Whenever the word "green" turns up in a line of the data below, copy that line.

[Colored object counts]
● ● ●
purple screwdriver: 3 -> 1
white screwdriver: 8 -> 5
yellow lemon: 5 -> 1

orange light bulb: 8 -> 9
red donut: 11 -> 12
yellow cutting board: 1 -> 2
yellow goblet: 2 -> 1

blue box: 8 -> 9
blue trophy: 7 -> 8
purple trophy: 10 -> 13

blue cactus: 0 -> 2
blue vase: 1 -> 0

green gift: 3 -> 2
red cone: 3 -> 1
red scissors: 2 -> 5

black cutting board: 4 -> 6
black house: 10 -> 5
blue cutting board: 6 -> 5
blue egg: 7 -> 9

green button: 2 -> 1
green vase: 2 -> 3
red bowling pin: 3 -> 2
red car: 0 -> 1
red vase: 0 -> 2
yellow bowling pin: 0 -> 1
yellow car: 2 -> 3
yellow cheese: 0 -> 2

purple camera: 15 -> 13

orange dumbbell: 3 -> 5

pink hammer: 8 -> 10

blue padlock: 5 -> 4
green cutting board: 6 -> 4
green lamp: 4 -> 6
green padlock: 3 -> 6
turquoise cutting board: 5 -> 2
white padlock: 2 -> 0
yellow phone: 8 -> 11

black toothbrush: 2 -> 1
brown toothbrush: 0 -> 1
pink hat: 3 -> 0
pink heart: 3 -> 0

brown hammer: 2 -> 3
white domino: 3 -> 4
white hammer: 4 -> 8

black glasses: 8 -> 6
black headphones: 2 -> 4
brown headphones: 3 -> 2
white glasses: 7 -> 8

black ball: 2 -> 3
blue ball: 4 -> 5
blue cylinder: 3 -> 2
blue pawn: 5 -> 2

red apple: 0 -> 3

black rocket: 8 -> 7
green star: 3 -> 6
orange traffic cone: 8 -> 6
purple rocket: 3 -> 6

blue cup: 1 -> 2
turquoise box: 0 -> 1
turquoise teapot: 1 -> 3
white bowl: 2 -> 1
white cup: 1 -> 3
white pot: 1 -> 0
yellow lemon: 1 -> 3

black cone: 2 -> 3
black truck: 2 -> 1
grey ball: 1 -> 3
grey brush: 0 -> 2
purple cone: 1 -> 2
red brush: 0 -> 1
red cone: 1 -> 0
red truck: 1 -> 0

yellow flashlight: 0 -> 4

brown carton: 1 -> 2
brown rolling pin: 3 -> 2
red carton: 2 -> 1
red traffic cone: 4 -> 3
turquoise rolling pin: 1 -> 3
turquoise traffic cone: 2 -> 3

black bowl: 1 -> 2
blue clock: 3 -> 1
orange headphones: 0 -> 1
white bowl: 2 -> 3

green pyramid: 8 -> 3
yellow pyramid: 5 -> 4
● ● ●
Expected output:
green gift: 3 -> 2
green button: 2 -> 1
green vase: 2 -> 3
green cutting board: 6 -> 4
green lamp: 4 -> 6
green padlock: 3 -> 6
green star: 3 -> 6
green pyramid: 8 -> 3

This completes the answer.